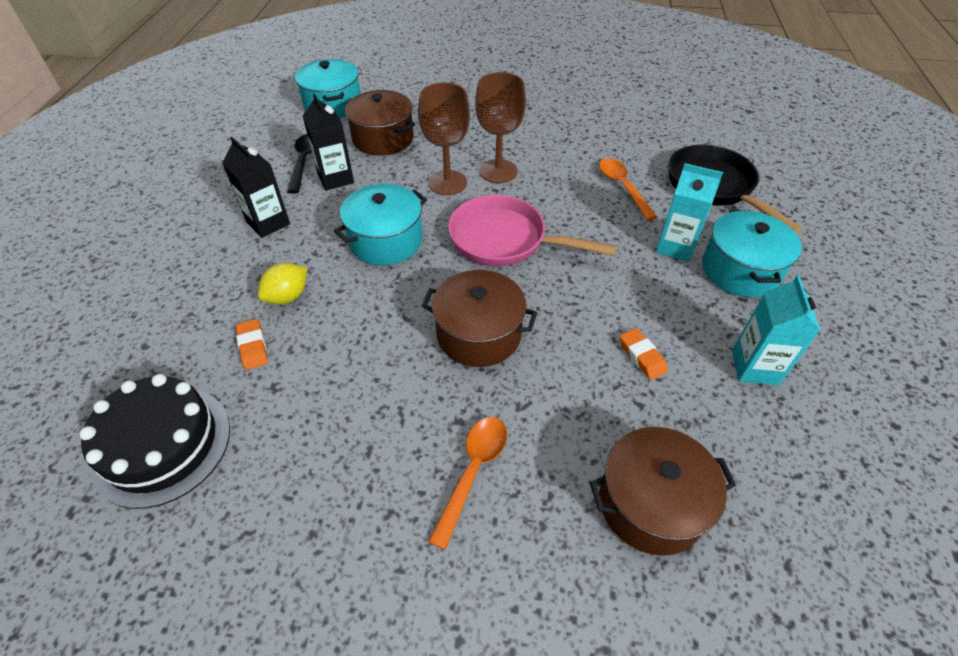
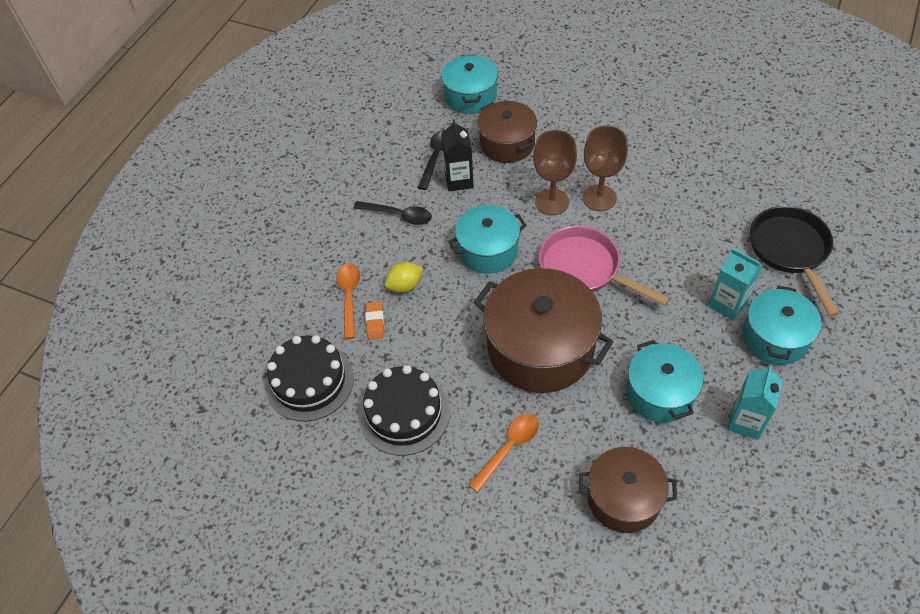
camera: 20 degrees right, 5 degrees up
(268, 223) = (398, 215): black carton -> black spoon
(312, 458) = (404, 413): none -> black cake
(479, 334) = (540, 348): brown pot -> brown pot, size x1.63
(622, 187) = (705, 235): orange spoon -> orange spoon (349, 297)
(642, 356) = (660, 393): orange eraser -> turquoise pot

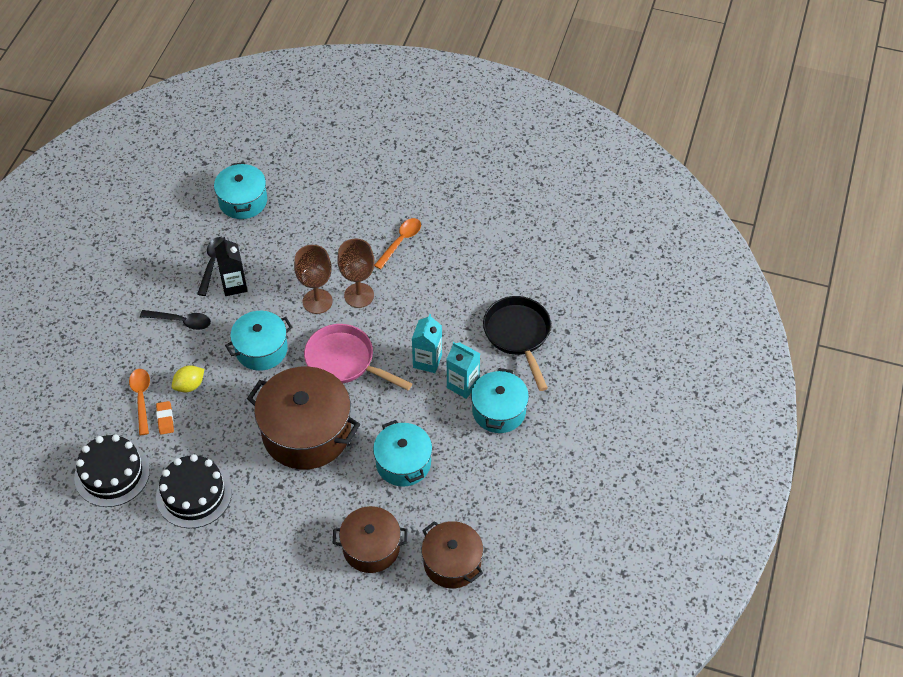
camera: 10 degrees left, 0 degrees up
(507, 144) = (277, 247): brown pot -> brown pot (452, 563)
(509, 448) = (280, 515): orange spoon -> orange spoon (400, 242)
(745, 422) = (470, 481): turquoise carton -> turquoise carton (427, 361)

****************

Output every record above exactly, leaving out the pictures.

:: WRITTEN RESPONSE ::
camera: 20 degrees right, 5 degrees up
(268, 223) = (398, 215): black carton -> black spoon
(312, 458) = (404, 413): none -> black cake
(479, 334) = (540, 348): brown pot -> brown pot, size x1.63
(622, 187) = (705, 235): orange spoon -> orange spoon (349, 297)
(642, 356) = (660, 393): orange eraser -> turquoise pot

camera: 10 degrees left, 0 degrees up
(507, 144) = (277, 247): brown pot -> brown pot (452, 563)
(509, 448) = (280, 515): orange spoon -> orange spoon (400, 242)
(745, 422) = (470, 481): turquoise carton -> turquoise carton (427, 361)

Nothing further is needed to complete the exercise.